**Data block:**
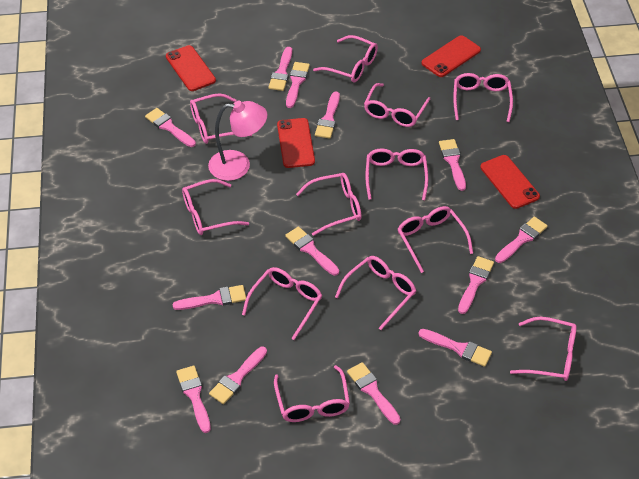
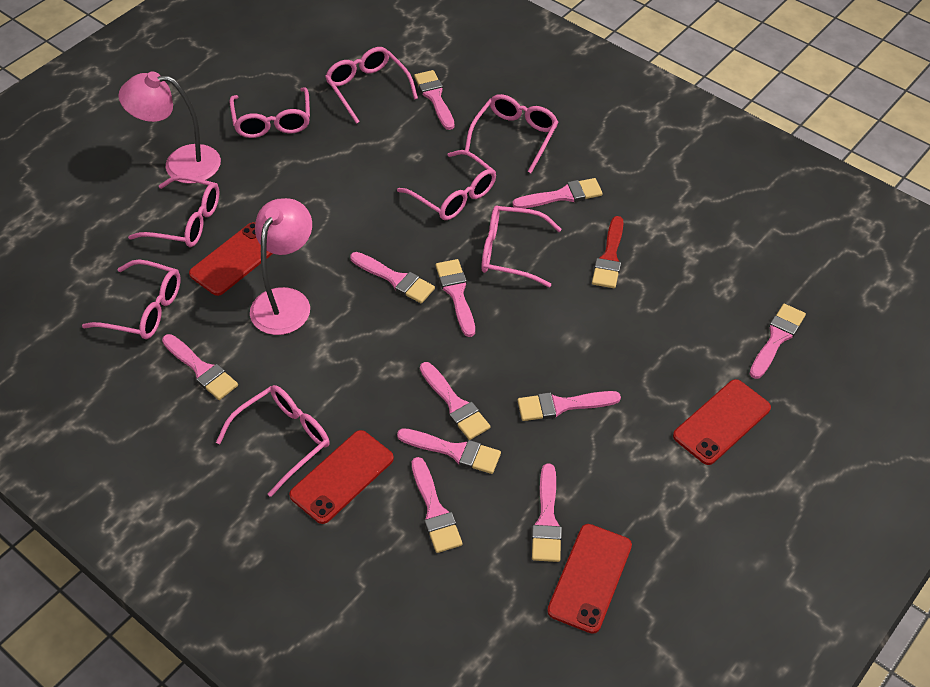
pink brush: 13 -> 11
pink glasses: 12 -> 8
pink lamp: 1 -> 2
red brush: 0 -> 1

**What the task requires:** The answer is the whole listing above, written out verbatim, without its pictures.

**Answer to this exercise:**
pink brush: 13 -> 11
pink glasses: 12 -> 8
pink lamp: 1 -> 2
red brush: 0 -> 1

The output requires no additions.